Task prompt:
With the pictures omitted, repeat exactly the lines below starting with the line that has "red rectangle: (20, 19)" and going on through the line that has "red pentagon: (204, 83) -> (148, 30), moved".

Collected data
******
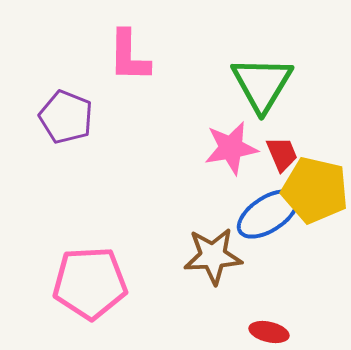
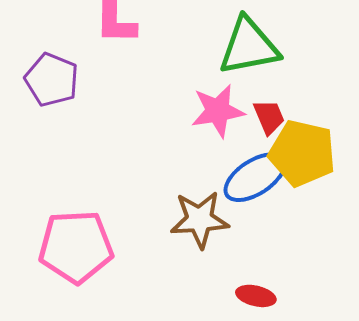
green triangle: (262, 84) -> (249, 46), turned 48

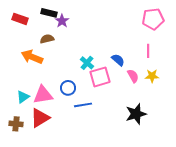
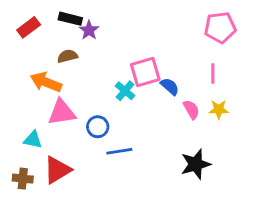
red rectangle: (20, 19) -> (29, 27), turned -56
pink square: (100, 77) -> (145, 72), moved
pink triangle: (43, 95) -> (62, 112), moved
cyan triangle: (23, 97) -> (33, 140), turned 48

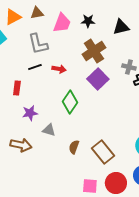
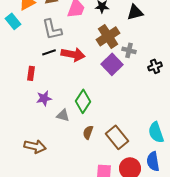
gray cross: (129, 67) -> (129, 50), moved
red arrow: (59, 69) -> (73, 54), size x1.6
green diamond: (70, 102) -> (83, 101), moved
brown arrow: (21, 145) -> (35, 146), moved

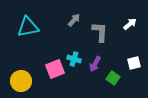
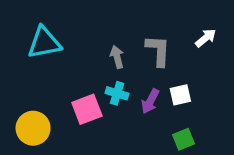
gray arrow: (74, 20) -> (117, 57), moved, turned -56
white square: (134, 63) -> (180, 95), moved
green square: (113, 78) -> (184, 139), moved, turned 32

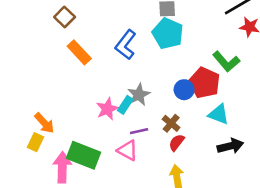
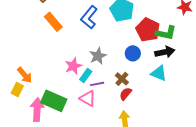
green L-shape: (226, 61) -> (166, 33), turned -40
red pentagon: (204, 83) -> (148, 30), moved
cyan rectangle: (125, 105) -> (86, 75), moved
black arrow: (230, 146) -> (165, 52), moved

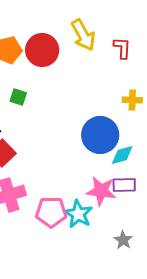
******
Exercise response:
red rectangle: (20, 19) -> (29, 27), turned -56
pink square: (100, 77) -> (145, 72), moved
pink triangle: (43, 95) -> (62, 112), moved
cyan triangle: (23, 97) -> (33, 140), turned 48

gray cross: (129, 67) -> (129, 50), moved
red arrow: (59, 69) -> (73, 54), size x1.6
green diamond: (70, 102) -> (83, 101), moved
brown arrow: (21, 145) -> (35, 146), moved

gray arrow: (74, 20) -> (117, 57), moved, turned -56
white square: (134, 63) -> (180, 95), moved
green square: (113, 78) -> (184, 139), moved, turned 32

green L-shape: (226, 61) -> (166, 33), turned -40
red pentagon: (204, 83) -> (148, 30), moved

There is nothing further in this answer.